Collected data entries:

-------

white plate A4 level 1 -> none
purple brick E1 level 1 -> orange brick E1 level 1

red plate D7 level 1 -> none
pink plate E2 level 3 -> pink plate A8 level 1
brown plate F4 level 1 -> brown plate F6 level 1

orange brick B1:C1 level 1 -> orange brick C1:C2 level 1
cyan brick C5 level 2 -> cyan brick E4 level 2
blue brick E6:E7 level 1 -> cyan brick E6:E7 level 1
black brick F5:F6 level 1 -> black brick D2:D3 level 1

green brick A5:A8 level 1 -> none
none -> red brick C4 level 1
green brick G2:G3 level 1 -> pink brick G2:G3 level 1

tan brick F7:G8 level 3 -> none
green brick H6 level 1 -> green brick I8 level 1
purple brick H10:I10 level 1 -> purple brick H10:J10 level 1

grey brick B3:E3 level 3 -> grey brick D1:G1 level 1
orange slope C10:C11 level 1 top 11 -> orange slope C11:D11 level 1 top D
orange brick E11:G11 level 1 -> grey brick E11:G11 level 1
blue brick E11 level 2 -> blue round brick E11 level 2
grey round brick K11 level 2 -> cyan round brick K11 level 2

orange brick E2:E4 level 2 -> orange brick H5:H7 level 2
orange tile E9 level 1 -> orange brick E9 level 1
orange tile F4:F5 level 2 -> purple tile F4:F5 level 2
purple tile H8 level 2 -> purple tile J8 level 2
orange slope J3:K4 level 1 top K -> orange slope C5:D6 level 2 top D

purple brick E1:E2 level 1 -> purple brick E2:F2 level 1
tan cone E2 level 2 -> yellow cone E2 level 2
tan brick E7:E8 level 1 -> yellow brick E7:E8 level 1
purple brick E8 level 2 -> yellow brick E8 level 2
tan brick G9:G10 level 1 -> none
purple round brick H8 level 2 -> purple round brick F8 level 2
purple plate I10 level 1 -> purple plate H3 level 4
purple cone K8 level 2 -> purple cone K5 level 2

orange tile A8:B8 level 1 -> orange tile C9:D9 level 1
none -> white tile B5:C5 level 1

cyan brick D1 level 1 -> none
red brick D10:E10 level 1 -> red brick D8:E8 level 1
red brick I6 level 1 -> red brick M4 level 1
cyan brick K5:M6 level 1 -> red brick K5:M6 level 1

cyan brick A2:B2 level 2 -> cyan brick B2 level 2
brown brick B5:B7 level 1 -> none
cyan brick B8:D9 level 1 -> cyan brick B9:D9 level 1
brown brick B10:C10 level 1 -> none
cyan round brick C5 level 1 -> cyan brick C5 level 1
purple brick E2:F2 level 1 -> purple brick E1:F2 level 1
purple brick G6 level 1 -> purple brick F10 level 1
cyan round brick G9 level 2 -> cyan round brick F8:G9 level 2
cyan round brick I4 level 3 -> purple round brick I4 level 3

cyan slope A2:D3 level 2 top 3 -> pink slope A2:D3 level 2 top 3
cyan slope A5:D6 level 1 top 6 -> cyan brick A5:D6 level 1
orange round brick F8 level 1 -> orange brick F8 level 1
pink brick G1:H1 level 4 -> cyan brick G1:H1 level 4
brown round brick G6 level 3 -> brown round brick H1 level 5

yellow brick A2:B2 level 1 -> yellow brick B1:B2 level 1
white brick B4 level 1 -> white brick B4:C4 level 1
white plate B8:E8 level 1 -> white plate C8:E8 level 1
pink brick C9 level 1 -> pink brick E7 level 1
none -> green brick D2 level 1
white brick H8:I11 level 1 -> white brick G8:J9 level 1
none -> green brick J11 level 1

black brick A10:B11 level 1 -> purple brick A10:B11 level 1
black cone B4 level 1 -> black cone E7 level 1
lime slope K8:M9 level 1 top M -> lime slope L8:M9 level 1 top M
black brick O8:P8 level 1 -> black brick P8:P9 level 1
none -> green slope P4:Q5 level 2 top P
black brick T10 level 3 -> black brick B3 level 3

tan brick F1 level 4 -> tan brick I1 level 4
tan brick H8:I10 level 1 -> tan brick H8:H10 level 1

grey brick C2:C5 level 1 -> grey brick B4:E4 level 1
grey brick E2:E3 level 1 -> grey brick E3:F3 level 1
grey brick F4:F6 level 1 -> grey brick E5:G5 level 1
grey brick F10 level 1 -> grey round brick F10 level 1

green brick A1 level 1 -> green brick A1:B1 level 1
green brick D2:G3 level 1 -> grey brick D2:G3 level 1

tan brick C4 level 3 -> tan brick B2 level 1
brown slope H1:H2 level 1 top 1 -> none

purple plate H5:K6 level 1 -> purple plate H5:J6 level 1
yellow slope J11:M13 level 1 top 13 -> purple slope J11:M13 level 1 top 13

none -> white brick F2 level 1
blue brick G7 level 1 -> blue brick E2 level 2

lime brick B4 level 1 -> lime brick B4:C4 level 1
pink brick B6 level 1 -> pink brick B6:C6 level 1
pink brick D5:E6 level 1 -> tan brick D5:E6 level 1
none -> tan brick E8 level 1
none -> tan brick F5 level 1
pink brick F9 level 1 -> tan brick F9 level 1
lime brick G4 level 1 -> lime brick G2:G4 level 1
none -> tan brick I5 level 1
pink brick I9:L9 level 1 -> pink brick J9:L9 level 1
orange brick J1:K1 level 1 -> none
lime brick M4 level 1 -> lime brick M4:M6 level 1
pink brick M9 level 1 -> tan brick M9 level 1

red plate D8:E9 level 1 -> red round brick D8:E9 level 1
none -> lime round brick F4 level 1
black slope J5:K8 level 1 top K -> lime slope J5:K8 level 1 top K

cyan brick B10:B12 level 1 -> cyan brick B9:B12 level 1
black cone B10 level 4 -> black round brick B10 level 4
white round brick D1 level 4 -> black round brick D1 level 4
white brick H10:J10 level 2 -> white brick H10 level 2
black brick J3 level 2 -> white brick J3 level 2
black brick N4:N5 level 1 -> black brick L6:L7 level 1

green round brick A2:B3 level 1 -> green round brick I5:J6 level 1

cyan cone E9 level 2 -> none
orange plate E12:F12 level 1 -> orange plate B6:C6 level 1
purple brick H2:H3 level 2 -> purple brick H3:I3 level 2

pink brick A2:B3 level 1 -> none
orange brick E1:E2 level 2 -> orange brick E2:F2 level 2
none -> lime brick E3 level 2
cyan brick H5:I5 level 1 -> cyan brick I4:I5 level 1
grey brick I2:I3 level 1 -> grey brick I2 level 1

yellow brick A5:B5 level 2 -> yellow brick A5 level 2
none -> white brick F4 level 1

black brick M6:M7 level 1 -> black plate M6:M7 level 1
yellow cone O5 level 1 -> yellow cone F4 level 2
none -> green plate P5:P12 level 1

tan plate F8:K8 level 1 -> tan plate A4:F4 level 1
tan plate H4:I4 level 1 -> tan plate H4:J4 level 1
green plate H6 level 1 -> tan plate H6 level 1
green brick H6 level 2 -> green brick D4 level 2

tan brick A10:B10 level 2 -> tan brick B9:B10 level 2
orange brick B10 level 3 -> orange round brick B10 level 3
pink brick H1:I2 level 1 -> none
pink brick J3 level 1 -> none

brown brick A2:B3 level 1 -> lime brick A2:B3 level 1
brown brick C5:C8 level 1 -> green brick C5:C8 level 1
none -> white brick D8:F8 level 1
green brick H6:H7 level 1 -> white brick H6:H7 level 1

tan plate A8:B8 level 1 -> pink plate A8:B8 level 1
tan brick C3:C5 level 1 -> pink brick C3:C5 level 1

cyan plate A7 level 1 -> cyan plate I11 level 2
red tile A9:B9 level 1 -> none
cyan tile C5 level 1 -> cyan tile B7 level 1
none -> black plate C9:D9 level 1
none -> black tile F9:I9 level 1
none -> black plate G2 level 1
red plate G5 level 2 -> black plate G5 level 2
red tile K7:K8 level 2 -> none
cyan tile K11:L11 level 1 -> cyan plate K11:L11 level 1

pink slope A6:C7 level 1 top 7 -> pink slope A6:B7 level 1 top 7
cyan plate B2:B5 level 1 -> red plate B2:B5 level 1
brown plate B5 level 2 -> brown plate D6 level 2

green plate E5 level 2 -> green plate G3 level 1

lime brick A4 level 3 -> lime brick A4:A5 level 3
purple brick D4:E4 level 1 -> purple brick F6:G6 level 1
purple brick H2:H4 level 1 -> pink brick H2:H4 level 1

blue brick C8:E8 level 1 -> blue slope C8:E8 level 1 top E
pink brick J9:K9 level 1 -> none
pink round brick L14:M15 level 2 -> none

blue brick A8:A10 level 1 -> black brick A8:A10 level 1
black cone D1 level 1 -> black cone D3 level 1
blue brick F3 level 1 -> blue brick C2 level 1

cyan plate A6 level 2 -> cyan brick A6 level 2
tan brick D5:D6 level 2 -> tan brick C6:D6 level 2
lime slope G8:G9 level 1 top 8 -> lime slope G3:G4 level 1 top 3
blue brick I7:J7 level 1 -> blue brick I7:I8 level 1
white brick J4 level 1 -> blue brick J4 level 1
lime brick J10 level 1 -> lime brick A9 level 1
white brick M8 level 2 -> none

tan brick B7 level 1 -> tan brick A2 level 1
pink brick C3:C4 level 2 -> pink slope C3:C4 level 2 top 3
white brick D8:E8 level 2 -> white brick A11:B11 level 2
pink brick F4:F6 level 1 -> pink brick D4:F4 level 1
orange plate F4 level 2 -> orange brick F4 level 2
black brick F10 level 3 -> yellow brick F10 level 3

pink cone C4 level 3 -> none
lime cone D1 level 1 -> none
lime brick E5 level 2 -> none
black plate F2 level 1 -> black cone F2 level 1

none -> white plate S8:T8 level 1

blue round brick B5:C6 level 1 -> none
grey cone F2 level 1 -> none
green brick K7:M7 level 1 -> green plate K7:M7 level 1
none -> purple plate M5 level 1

-------

== AIM OF THE EXERCISE ==
Give the number of lines in the entries that hold the string "grey", and add nothing else.

== RESPONSE BELOW ==
10